Your task: Note how many lines in the material have "cyan", and give only that figure.

Data to use:
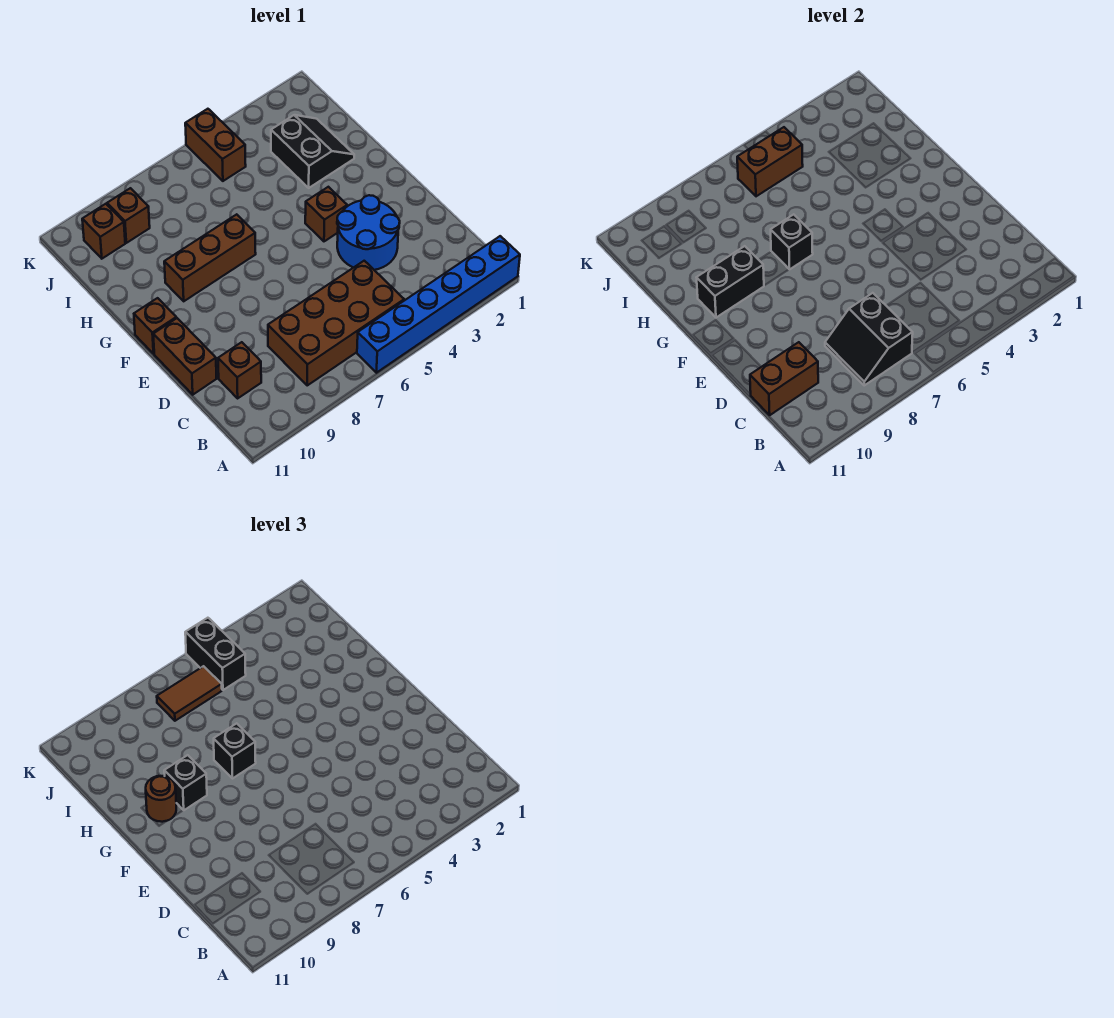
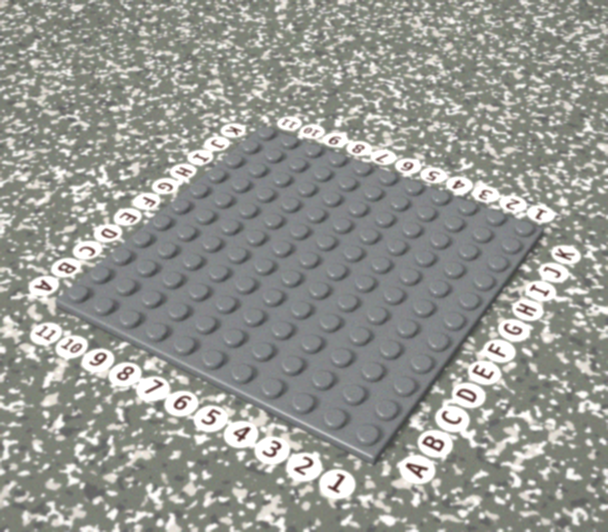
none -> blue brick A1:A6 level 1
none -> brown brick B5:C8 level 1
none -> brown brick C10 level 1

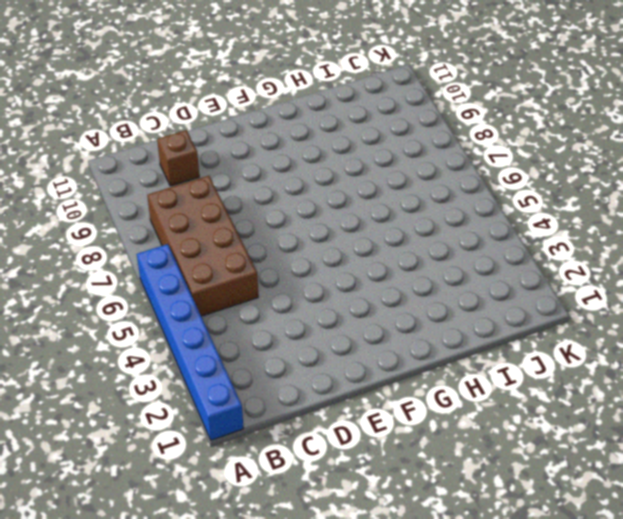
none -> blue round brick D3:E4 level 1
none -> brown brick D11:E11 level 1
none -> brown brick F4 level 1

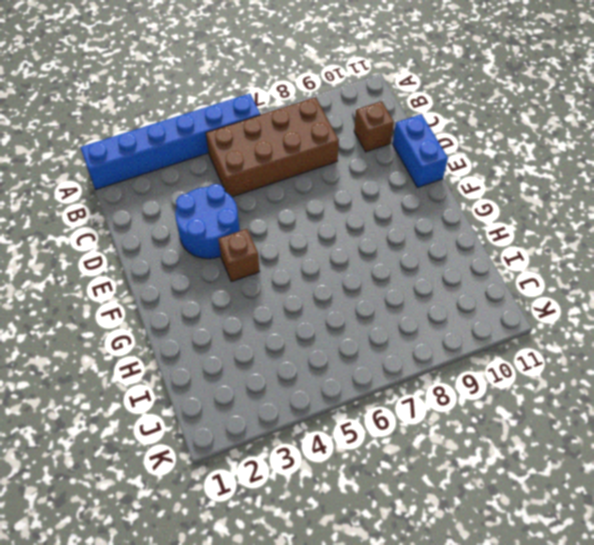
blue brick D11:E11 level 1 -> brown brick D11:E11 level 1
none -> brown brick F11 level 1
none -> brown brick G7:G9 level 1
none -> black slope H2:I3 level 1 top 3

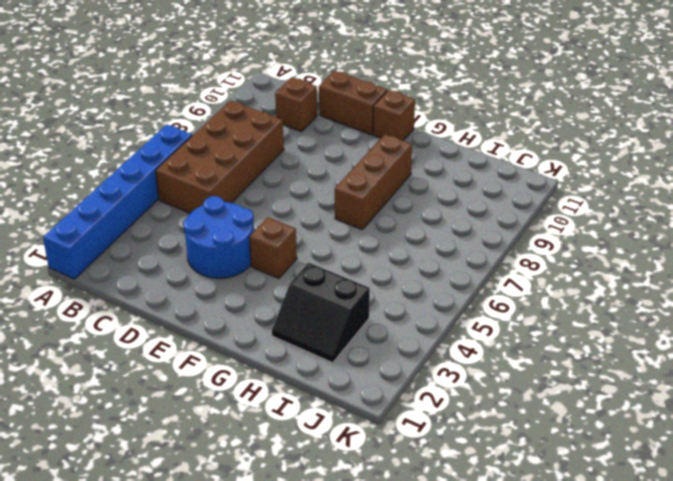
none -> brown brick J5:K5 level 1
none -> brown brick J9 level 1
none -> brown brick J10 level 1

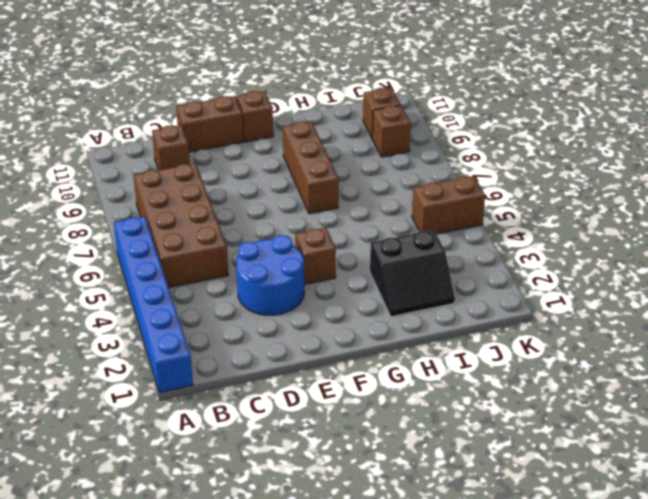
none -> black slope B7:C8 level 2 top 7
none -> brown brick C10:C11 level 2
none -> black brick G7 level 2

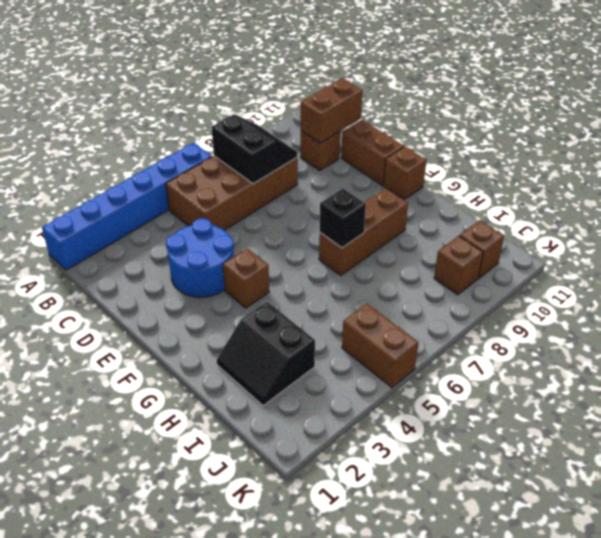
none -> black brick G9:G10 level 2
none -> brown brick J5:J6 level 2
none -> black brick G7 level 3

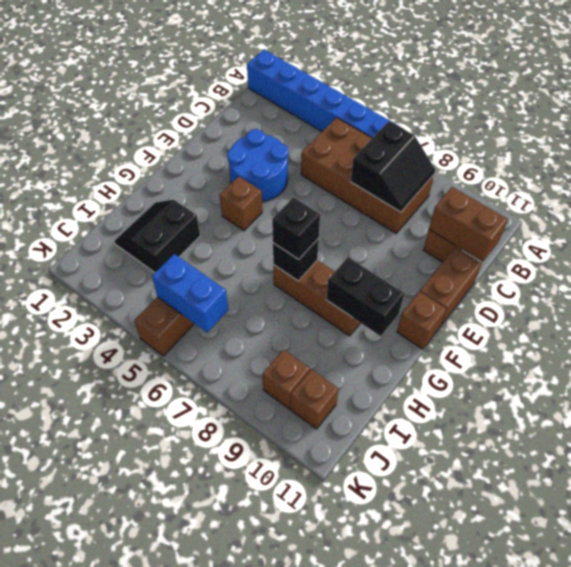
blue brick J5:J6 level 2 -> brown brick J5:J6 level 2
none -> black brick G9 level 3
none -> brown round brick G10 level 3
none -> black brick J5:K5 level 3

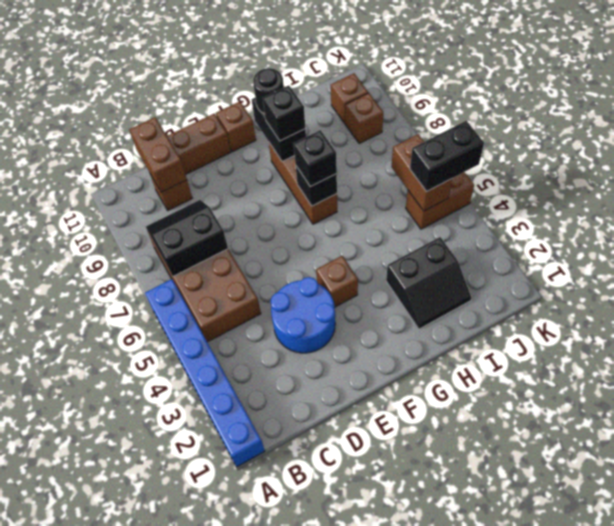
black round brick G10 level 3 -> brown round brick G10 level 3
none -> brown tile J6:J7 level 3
---
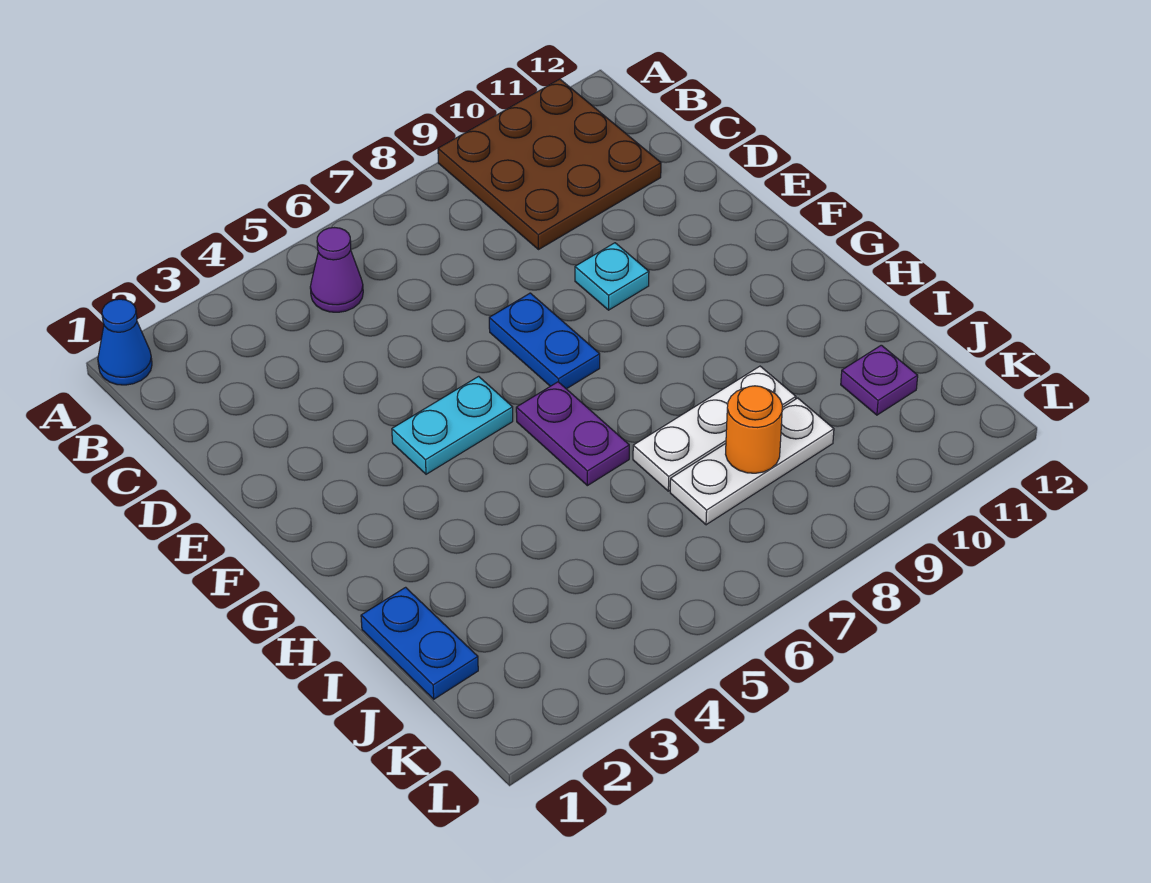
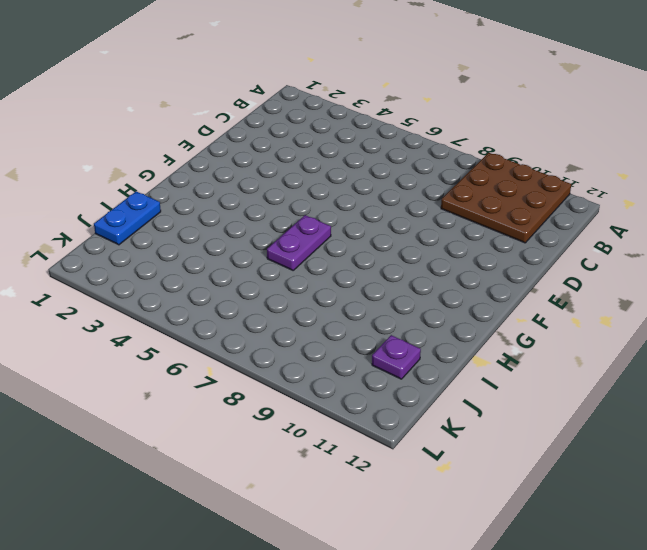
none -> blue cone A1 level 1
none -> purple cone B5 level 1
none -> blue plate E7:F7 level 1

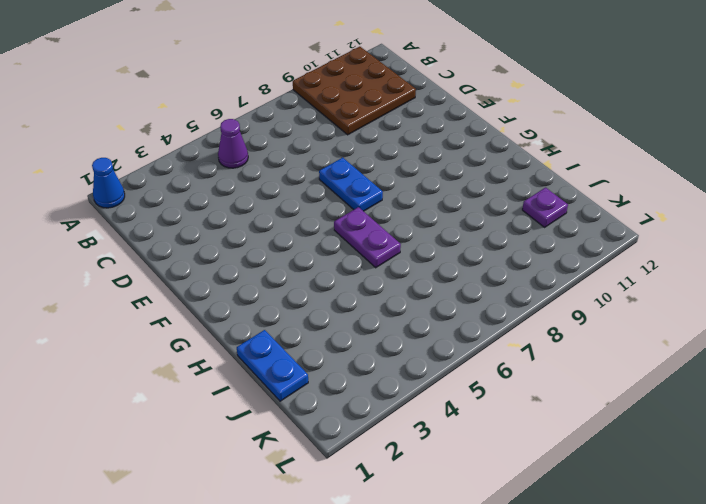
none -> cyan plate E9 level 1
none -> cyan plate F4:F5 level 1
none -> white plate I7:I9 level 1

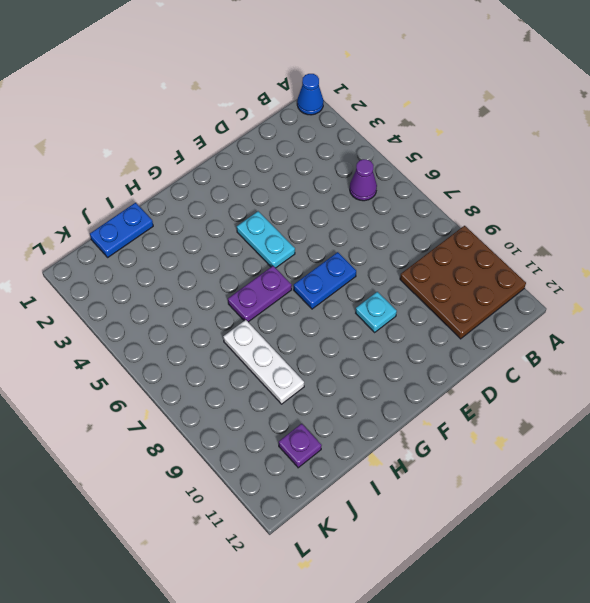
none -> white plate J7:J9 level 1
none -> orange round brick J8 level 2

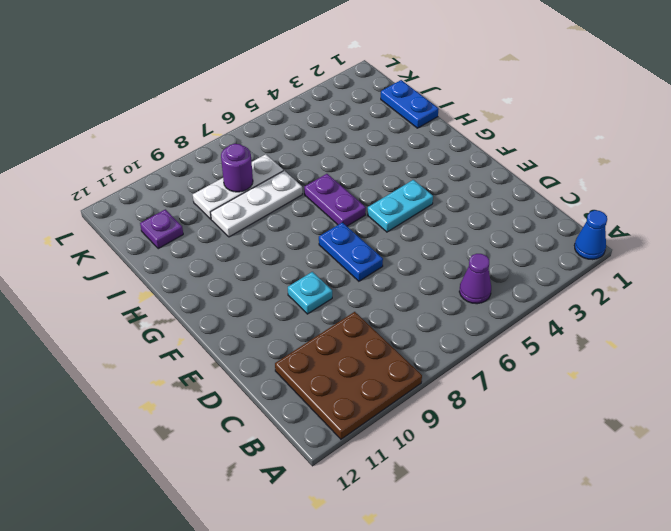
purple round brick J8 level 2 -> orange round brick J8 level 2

Written response: 2